Extracted data below:

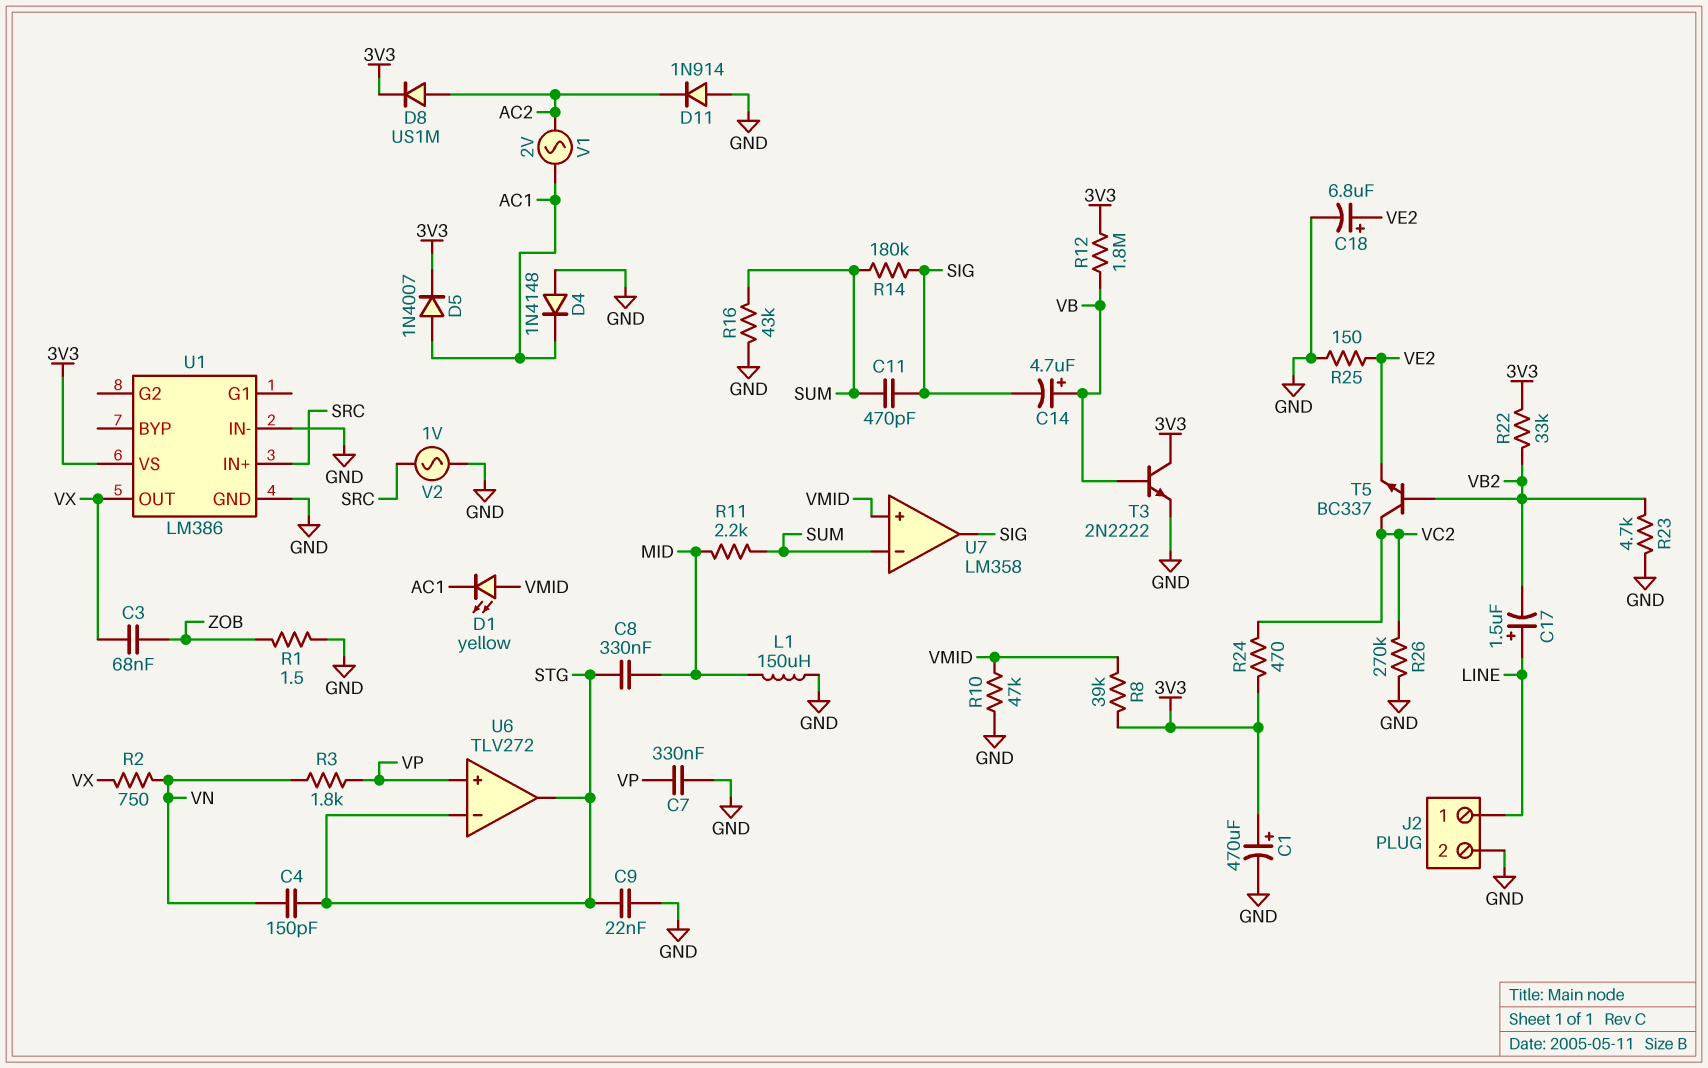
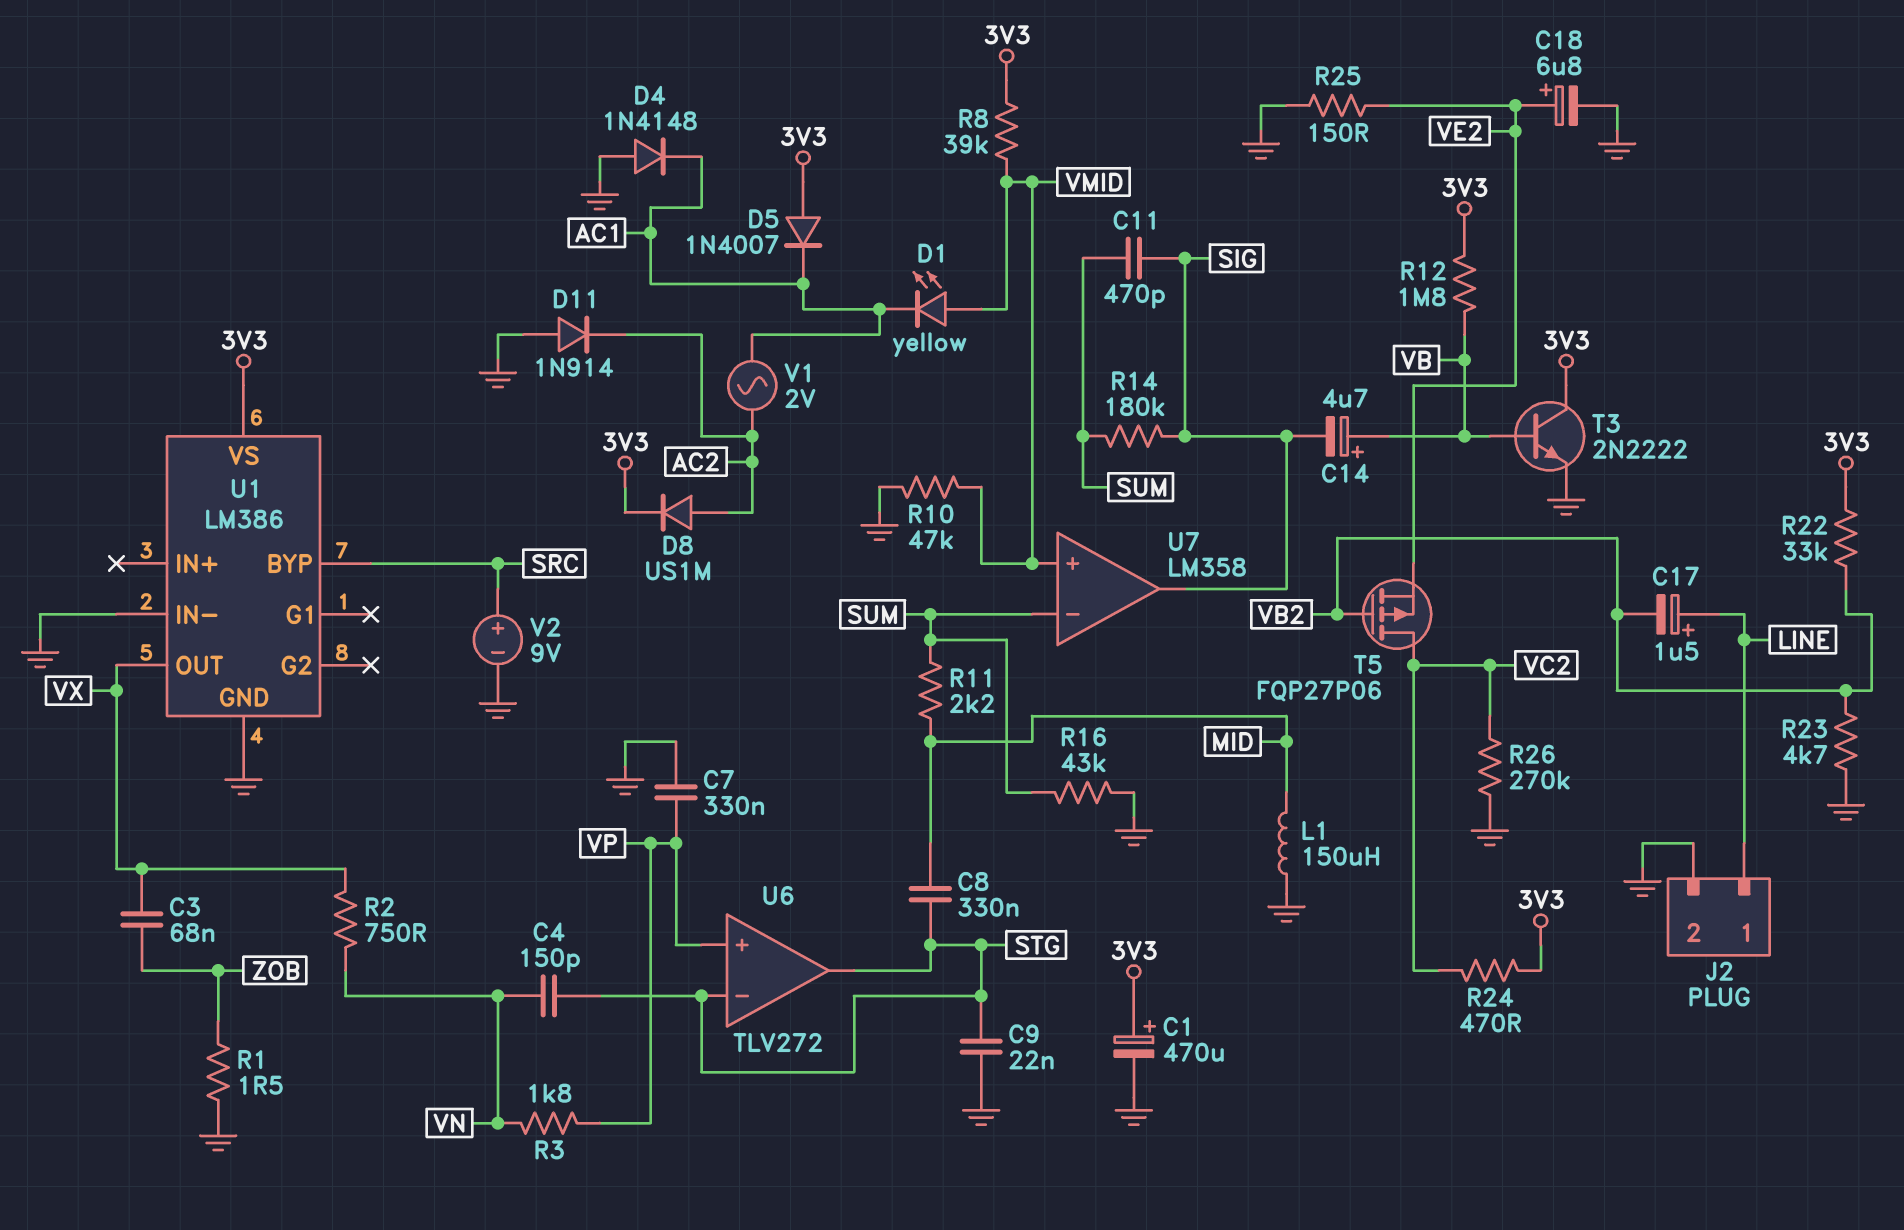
D5: diode 1N4007 (A AC1, K 3V3) -> diode 1N4007 (A 3V3, K AC1)
T5: NPN BC337 (B VB2, C VC2, E VE2) -> PMOS FQP27P06 (G VB2, D VC2, S VE2)
U1 pin BYP: none -> SRC
U1 pin IN+: SRC -> none
V2: AC 1V (GND, SRC) -> 9V (plus SRC, minus GND)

End of Extracted data.

*How to complete this task*. Without including any pictures, print each record exactly.

*Final answer*.
D5: diode 1N4007 (A AC1, K 3V3) -> diode 1N4007 (A 3V3, K AC1)
T5: NPN BC337 (B VB2, C VC2, E VE2) -> PMOS FQP27P06 (G VB2, D VC2, S VE2)
U1 pin BYP: none -> SRC
U1 pin IN+: SRC -> none
V2: AC 1V (GND, SRC) -> 9V (plus SRC, minus GND)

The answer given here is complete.